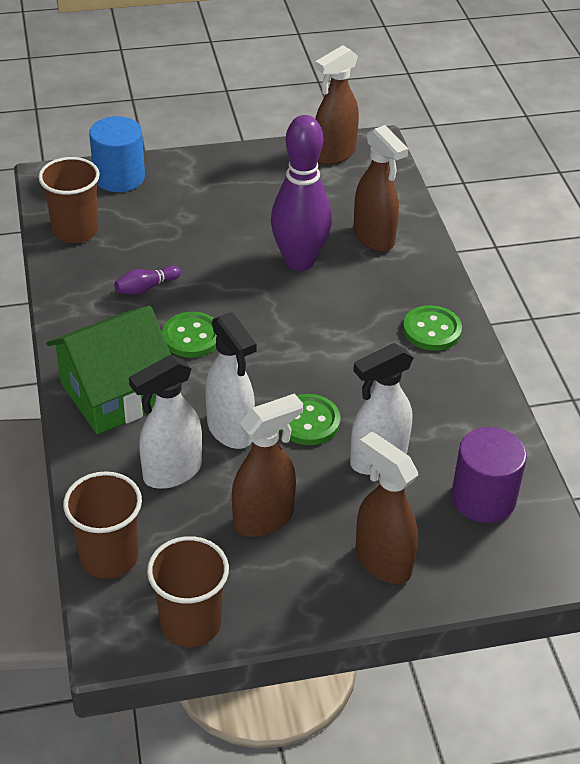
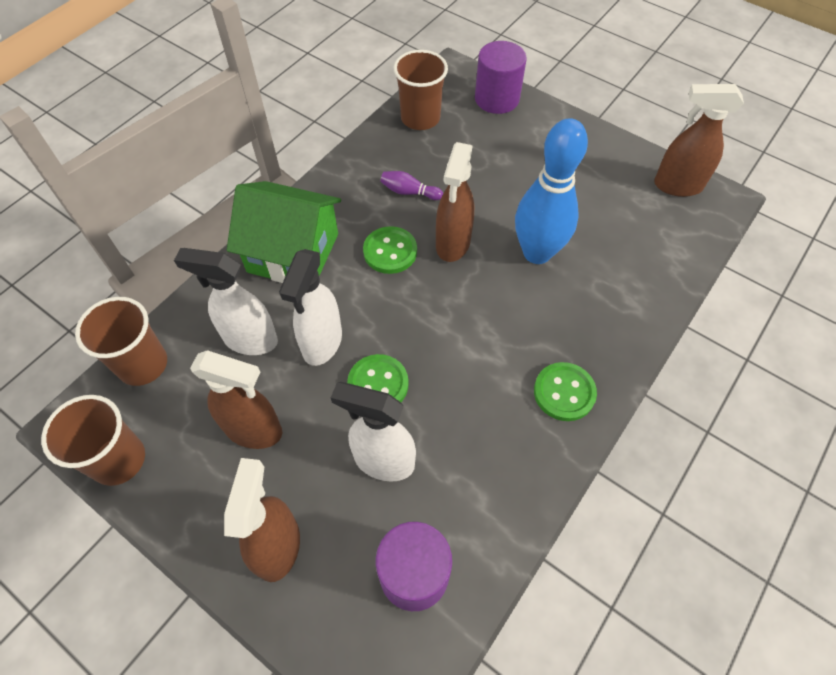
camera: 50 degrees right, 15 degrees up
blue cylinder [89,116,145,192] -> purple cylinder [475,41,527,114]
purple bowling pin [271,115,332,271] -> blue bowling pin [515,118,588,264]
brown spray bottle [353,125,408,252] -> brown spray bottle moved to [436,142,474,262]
________________
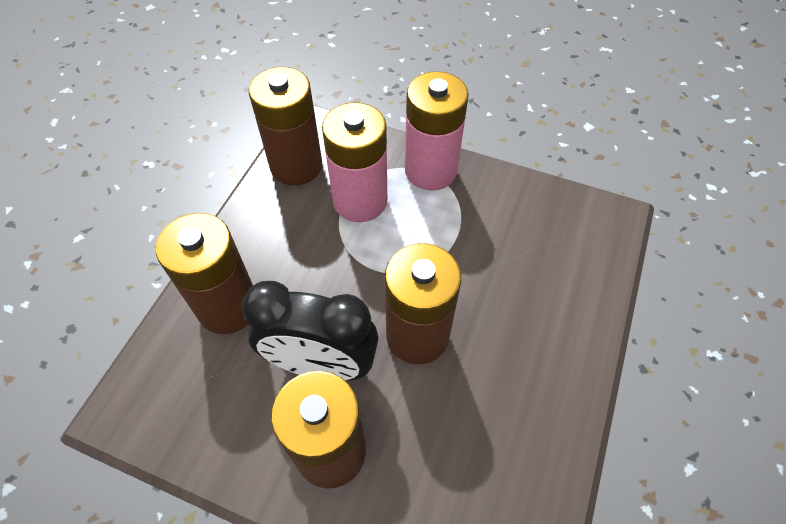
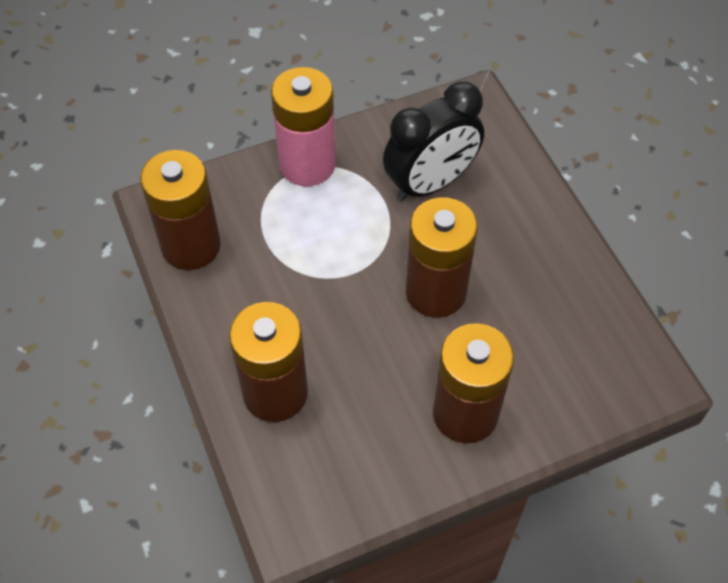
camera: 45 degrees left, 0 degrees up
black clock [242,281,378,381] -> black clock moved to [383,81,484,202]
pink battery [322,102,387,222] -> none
________________
## What is required
Check each line of the material for "moved". Copy the ones that have it.

## Written response
brown spray bottle [353,125,408,252] -> brown spray bottle moved to [436,142,474,262]
black clock [242,281,378,381] -> black clock moved to [383,81,484,202]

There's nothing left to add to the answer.